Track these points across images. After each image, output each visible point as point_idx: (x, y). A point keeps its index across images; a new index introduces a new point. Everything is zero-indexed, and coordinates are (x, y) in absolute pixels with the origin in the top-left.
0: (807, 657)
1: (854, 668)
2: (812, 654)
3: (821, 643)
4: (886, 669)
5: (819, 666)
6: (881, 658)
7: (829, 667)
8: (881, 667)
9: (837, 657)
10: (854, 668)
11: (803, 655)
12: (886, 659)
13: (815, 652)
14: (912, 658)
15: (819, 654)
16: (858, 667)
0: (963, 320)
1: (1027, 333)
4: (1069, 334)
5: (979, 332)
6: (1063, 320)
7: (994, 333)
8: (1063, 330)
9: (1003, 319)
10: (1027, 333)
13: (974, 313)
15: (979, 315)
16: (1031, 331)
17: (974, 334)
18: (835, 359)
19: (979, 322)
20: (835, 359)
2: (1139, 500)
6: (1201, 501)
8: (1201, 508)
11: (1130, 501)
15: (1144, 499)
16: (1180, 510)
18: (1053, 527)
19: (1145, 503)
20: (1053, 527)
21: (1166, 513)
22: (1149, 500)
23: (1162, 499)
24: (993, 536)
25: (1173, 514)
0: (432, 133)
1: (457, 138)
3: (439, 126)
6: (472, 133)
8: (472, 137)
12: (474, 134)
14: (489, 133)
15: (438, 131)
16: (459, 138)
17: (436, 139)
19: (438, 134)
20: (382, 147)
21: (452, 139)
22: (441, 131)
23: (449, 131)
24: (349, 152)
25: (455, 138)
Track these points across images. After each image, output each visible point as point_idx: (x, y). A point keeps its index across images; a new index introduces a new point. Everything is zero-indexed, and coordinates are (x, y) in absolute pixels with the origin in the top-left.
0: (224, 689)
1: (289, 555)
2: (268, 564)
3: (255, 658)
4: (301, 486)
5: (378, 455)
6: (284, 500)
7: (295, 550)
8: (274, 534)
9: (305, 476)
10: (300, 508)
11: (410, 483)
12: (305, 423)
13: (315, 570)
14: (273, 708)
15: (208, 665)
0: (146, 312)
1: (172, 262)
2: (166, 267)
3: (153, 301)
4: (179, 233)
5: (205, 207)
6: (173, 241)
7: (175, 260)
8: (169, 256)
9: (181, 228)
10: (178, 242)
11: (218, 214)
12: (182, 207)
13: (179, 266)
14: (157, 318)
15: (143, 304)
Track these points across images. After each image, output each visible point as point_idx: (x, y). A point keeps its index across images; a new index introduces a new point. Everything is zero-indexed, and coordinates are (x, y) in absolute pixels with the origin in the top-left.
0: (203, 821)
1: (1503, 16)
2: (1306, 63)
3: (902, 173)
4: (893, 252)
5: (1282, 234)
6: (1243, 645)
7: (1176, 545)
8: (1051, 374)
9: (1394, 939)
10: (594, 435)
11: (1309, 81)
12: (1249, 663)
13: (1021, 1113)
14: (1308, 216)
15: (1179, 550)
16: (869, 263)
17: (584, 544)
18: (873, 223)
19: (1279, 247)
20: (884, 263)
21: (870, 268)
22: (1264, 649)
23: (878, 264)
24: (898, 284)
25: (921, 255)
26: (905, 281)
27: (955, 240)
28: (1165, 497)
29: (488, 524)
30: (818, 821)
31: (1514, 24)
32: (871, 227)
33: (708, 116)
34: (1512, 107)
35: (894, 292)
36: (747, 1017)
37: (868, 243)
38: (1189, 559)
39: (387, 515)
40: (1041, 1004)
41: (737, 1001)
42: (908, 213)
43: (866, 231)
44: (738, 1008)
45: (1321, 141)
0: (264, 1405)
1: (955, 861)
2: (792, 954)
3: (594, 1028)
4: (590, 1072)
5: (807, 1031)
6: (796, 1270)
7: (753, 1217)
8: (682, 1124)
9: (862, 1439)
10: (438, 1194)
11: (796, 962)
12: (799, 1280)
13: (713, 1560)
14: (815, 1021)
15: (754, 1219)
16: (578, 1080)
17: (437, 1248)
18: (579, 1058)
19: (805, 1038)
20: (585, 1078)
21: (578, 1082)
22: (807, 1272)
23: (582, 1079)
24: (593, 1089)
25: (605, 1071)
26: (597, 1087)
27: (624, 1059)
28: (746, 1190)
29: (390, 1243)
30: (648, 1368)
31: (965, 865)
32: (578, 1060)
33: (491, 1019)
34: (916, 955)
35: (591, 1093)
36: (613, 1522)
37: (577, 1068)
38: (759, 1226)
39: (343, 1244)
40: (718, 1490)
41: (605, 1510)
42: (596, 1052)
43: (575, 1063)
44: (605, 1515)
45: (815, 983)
◇ ◇ ◇
#### Your instructions
Copy every line of all the items above, keeping each character unchanged.

#### Solution to this problem
Track these points across images. After each image, output each visible point as point_idx: (x, y). A point keeps its index across images; a new index introduces a new point. Everything is zero-indexed, and coordinates are (x, y) in absolute pixels with the origin in the top-left.
0: (807, 657)
1: (854, 668)
2: (812, 654)
3: (821, 643)
4: (886, 669)
5: (819, 666)
6: (881, 658)
7: (829, 667)
8: (881, 667)
9: (837, 657)
10: (854, 668)
11: (803, 655)
12: (886, 659)
13: (815, 652)
14: (912, 658)
15: (819, 654)
16: (858, 667)
0: (963, 320)
1: (1027, 333)
4: (1069, 334)
5: (979, 332)
6: (1063, 320)
7: (994, 333)
8: (1063, 330)
9: (1003, 319)
10: (1027, 333)
13: (974, 313)
15: (979, 315)
16: (1031, 331)
17: (974, 334)
18: (835, 359)
19: (979, 322)
20: (835, 359)
2: (1139, 500)
6: (1201, 501)
8: (1201, 508)
11: (1130, 501)
15: (1144, 499)
16: (1180, 510)
18: (1053, 527)
19: (1145, 503)
20: (1053, 527)
21: (1166, 513)
22: (1149, 500)
23: (1162, 499)
24: (993, 536)
25: (1173, 514)
0: (432, 133)
1: (457, 138)
3: (439, 126)
6: (472, 133)
8: (472, 137)
12: (474, 134)
14: (489, 133)
15: (438, 131)
16: (459, 138)
17: (436, 139)
19: (438, 134)
20: (382, 147)
21: (452, 139)
22: (441, 131)
23: (449, 131)
24: (349, 152)
25: (455, 138)
Track these points across images. After each image, output each visible point as point_idx: (x, y). A point keeps its index across images; a new index introduces a new point. Everything is zero-indexed, and coordinates are (x, y) in absolute pixels with the origin in the top-left.
0: (224, 689)
1: (289, 555)
2: (268, 564)
3: (255, 658)
4: (301, 486)
5: (378, 455)
6: (284, 500)
7: (295, 550)
8: (274, 534)
9: (305, 476)
10: (300, 508)
11: (410, 483)
12: (305, 423)
13: (315, 570)
14: (273, 708)
15: (208, 665)
0: (146, 312)
1: (172, 262)
2: (166, 267)
3: (153, 301)
4: (179, 233)
5: (205, 207)
6: (173, 241)
7: (175, 260)
8: (169, 256)
9: (181, 228)
10: (178, 242)
11: (218, 214)
12: (182, 207)
13: (179, 266)
14: (157, 318)
15: (143, 304)
Track these points across images. After each image, output each visible point as point_idx: (x, y). A point keeps its index across images; a new index introduces a new point. Everything is zero-indexed, and coordinates are (x, y) in absolute pixels with the origin in the top-left.
0: (203, 821)
1: (1503, 16)
2: (1306, 63)
3: (902, 173)
4: (893, 252)
5: (1282, 234)
6: (1243, 645)
7: (1176, 545)
8: (1051, 374)
9: (1394, 939)
10: (594, 435)
11: (1309, 81)
12: (1249, 663)
13: (1021, 1113)
14: (1308, 216)
15: (1179, 550)
16: (869, 263)
17: (584, 544)
18: (873, 223)
19: (1279, 247)
20: (884, 263)
21: (870, 268)
22: (1264, 649)
23: (878, 264)
24: (898, 284)
25: (921, 255)
26: (905, 281)
27: (955, 240)
28: (1165, 497)
29: (488, 524)
30: (818, 821)
31: (1514, 24)
32: (871, 227)
33: (708, 116)
34: (1512, 107)
35: (894, 292)
36: (747, 1017)
37: (868, 243)
38: (1189, 559)
39: (387, 515)
40: (1041, 1004)
41: (737, 1001)
42: (908, 213)
43: (866, 231)
44: (738, 1008)
45: (1321, 141)
0: (264, 1405)
1: (955, 861)
2: (792, 954)
3: (594, 1028)
4: (590, 1072)
5: (807, 1031)
6: (796, 1270)
7: (753, 1217)
8: (682, 1124)
9: (862, 1439)
10: (438, 1194)
11: (796, 962)
12: (799, 1280)
13: (713, 1560)
14: (815, 1021)
15: (754, 1219)
16: (578, 1080)
17: (437, 1248)
18: (579, 1058)
19: (805, 1038)
20: (585, 1078)
21: (578, 1082)
22: (807, 1272)
23: (582, 1079)
24: (593, 1089)
25: (605, 1071)
26: (597, 1087)
27: (624, 1059)
28: (746, 1190)
29: (390, 1243)
30: (648, 1368)
31: (965, 865)
32: (578, 1060)
33: (491, 1019)
34: (916, 955)
35: (591, 1093)
36: (613, 1522)
37: (577, 1068)
38: (759, 1226)
39: (343, 1244)
40: (718, 1490)
41: (605, 1510)
42: (596, 1052)
43: (575, 1063)
44: (605, 1515)
45: (815, 983)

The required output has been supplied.